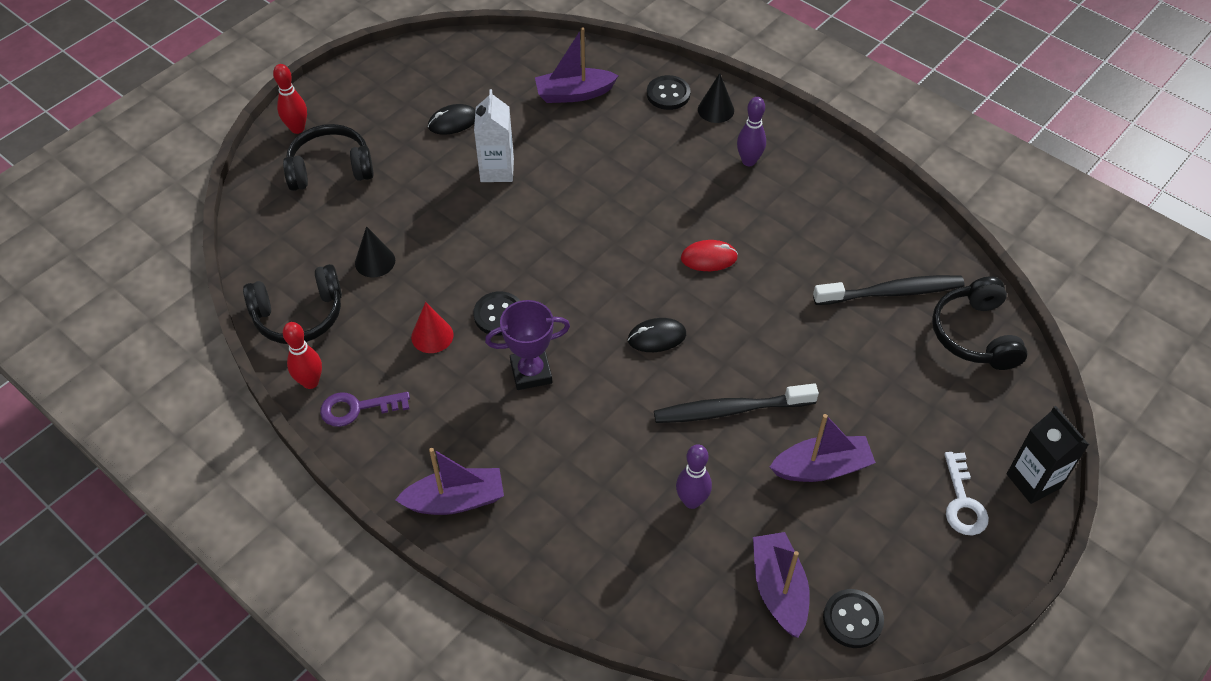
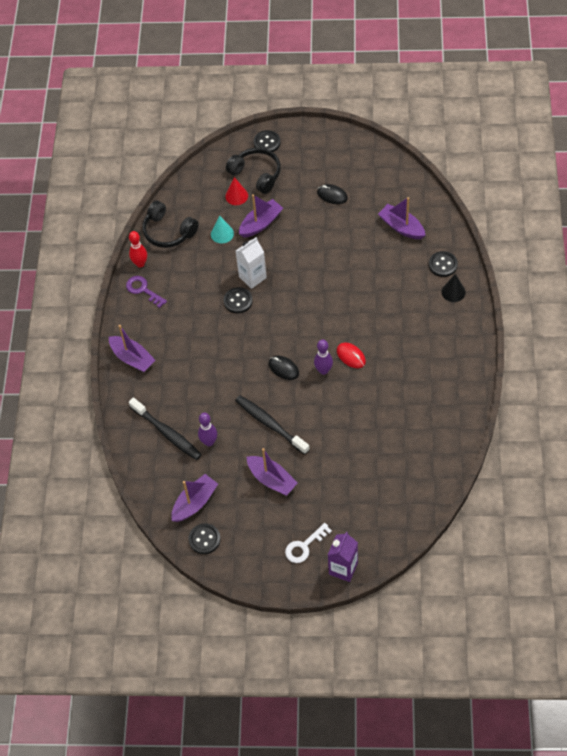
camera: 55 degrees right, 5 degrees up
(297, 128) = (267, 142): red bowling pin -> black button
(375, 261) = (222, 234): black cone -> turquoise cone
(409, 213) = (261, 223): none -> purple boat
(432, 336) = (203, 286): red cone -> red cone (236, 196)
(497, 170) = (320, 235): white carton -> white carton (252, 277)
(531, 372) = (219, 336): purple trophy -> none
(749, 161) = (431, 329): purple bowling pin -> purple bowling pin (323, 370)
(891, 292) = (404, 444): black toothbrush -> black toothbrush (167, 433)
(975, 334) = (411, 495): black headphones -> none
(1033, 481) = (343, 568): black carton -> purple carton

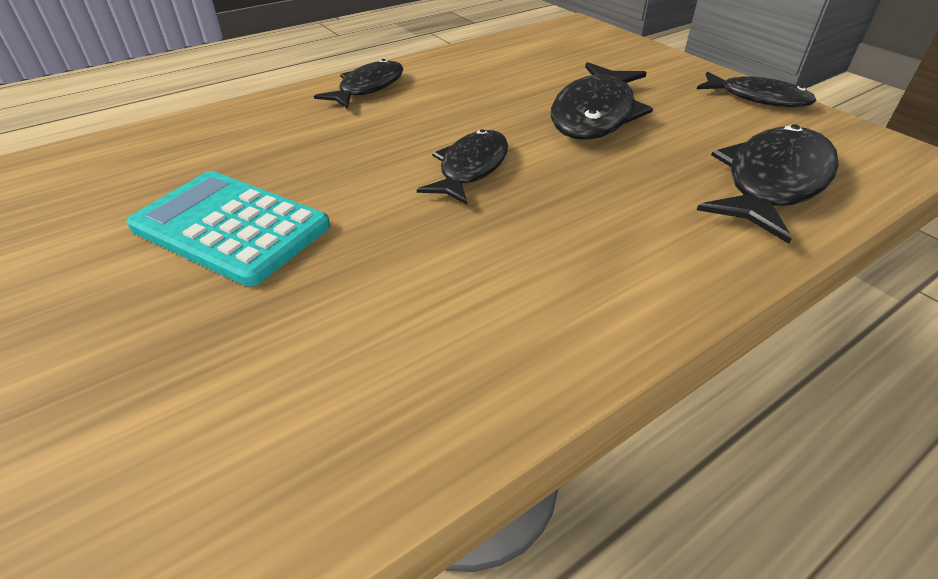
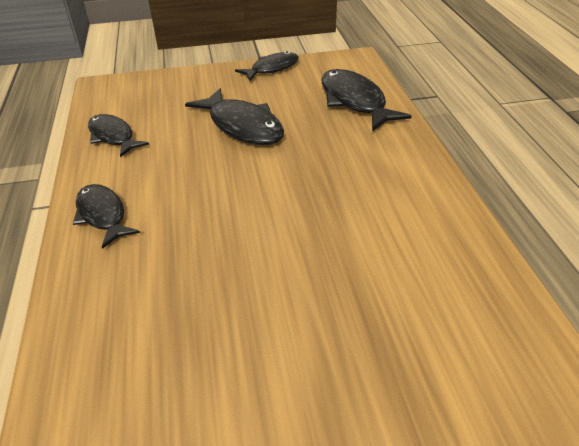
camera: 65 degrees left, 0 degrees up
(231, 227) = (269, 330): turquoise calculator -> none
(470, 168) = (270, 195): black fish -> black fish (113, 136)

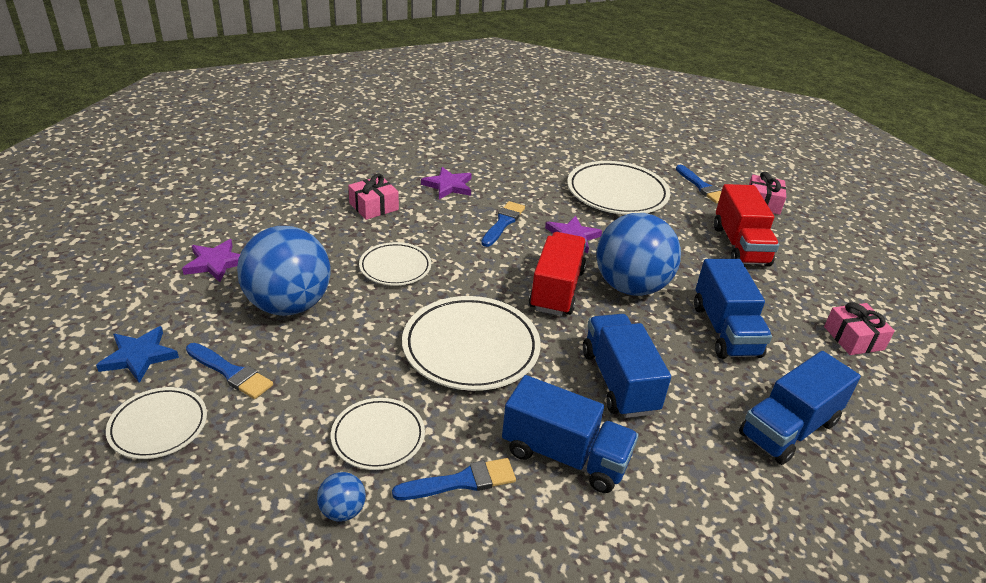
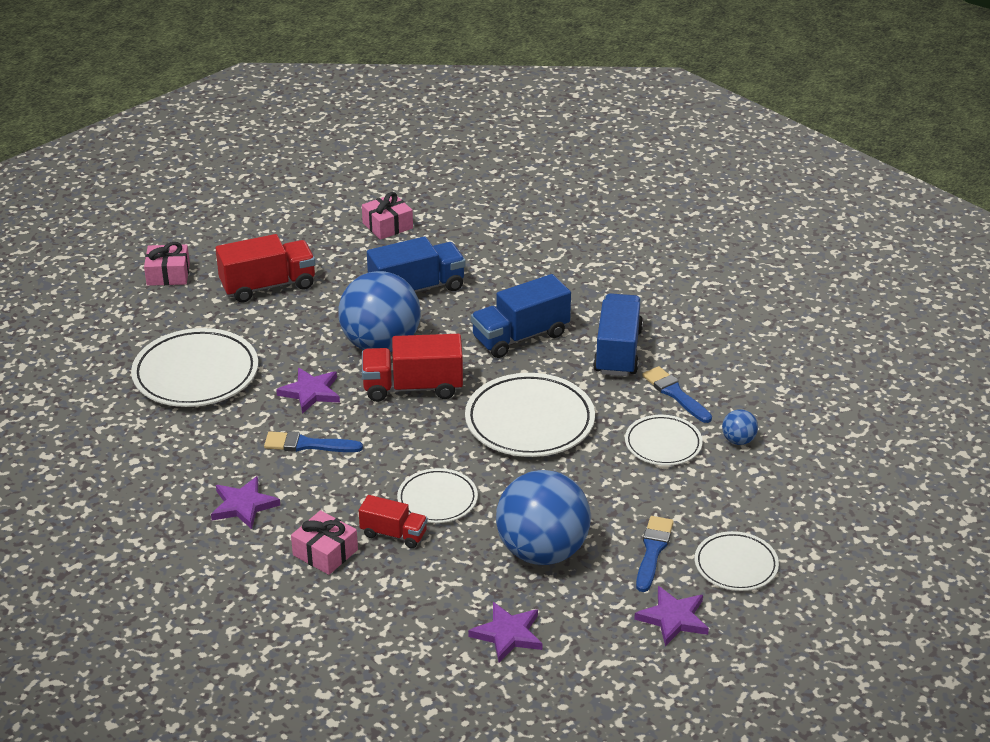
camera: 105 degrees left, 0 degrees up
(139, 356) = (673, 618): blue star -> purple star
(370, 238) = (393, 534): none -> red truck
(702, 187) = (150, 316): blue brush -> none
(788, 428) = (520, 256): blue truck -> none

—————

Your task is to retype the lines running from the one that contains "(231, 227) = (269, 330): turquoise" through the end of the records, and nothing else. Pictures are not part of the copy.

(231, 227) = (269, 330): turquoise calculator -> none
(470, 168) = (270, 195): black fish -> black fish (113, 136)

camera: 105 degrees left, 0 degrees up
(139, 356) = (673, 618): blue star -> purple star
(370, 238) = (393, 534): none -> red truck
(702, 187) = (150, 316): blue brush -> none
(788, 428) = (520, 256): blue truck -> none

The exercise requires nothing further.